Data extracts:
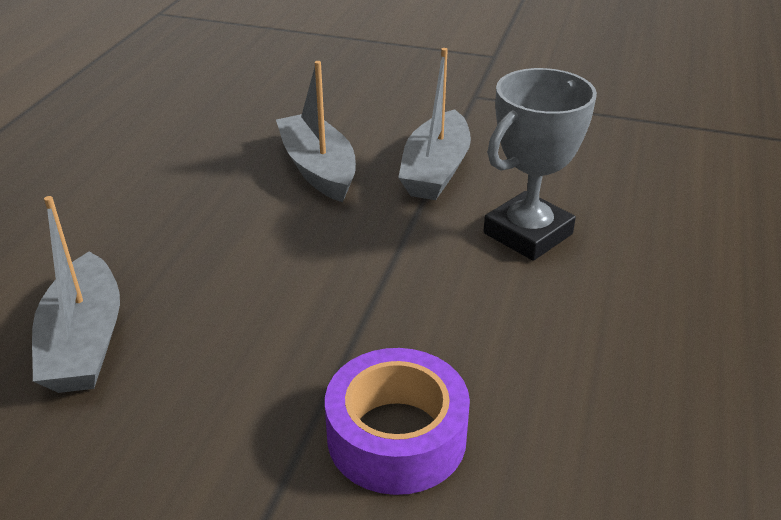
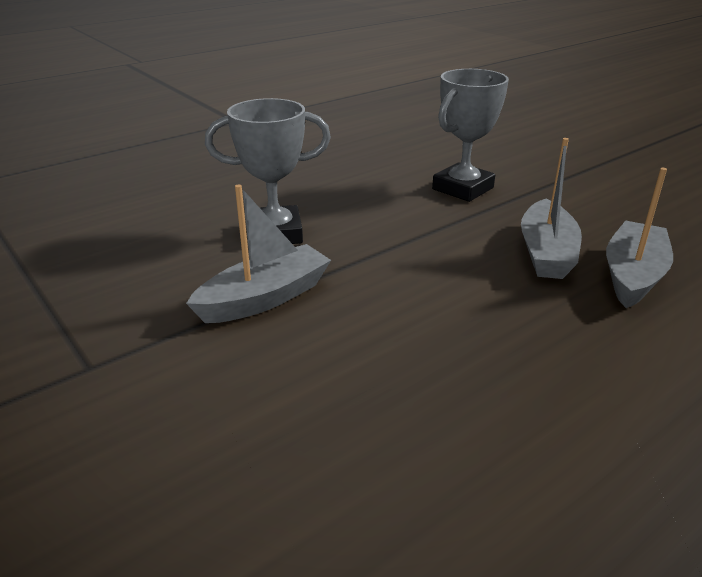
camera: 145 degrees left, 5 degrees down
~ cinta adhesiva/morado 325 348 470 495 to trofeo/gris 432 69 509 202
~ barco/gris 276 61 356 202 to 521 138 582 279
...
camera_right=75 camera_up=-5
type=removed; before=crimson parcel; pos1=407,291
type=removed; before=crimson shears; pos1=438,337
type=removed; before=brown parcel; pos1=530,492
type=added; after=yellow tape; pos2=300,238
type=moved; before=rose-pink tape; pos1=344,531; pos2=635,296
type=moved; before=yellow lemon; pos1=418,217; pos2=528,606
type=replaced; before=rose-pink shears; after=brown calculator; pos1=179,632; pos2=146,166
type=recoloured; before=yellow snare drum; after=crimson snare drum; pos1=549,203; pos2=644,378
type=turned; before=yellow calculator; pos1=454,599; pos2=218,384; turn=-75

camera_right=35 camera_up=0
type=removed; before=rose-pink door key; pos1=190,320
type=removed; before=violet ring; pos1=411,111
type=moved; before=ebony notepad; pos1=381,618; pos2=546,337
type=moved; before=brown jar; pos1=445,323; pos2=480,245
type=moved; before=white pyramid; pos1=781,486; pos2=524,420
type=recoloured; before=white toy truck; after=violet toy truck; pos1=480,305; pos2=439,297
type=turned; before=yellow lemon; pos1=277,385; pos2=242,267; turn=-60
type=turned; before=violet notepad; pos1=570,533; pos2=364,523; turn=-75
==
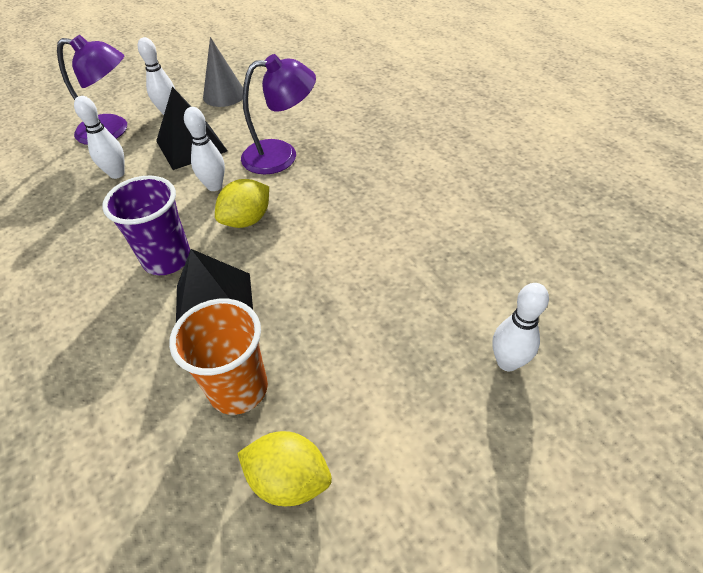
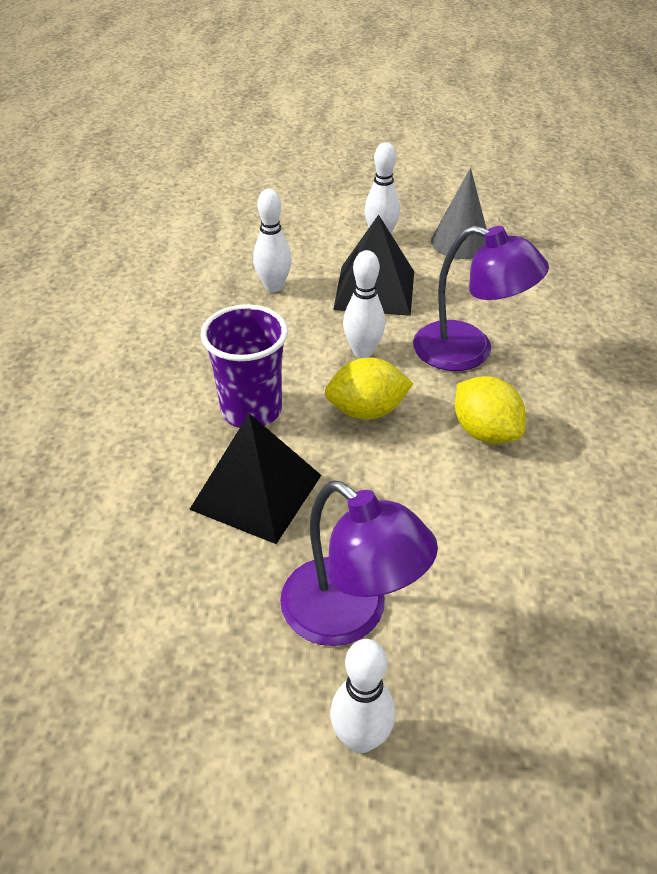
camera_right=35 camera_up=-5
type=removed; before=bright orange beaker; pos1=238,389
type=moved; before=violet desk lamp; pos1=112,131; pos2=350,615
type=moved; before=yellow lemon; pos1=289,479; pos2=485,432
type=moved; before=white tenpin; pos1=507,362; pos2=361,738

What you should do: Output exactly the lines of the material above from the one containing "type=removed; before=brown parcel;" up to and including the one containing "type=recoloured; before=yellow snare".

Answer to the problem:
type=removed; before=brown parcel; pos1=530,492
type=added; after=yellow tape; pos2=300,238
type=moved; before=rose-pink tape; pos1=344,531; pos2=635,296
type=moved; before=yellow lemon; pos1=418,217; pos2=528,606
type=replaced; before=rose-pink shears; after=brown calculator; pos1=179,632; pos2=146,166
type=recoloured; before=yellow snare drum; after=crimson snare drum; pos1=549,203; pos2=644,378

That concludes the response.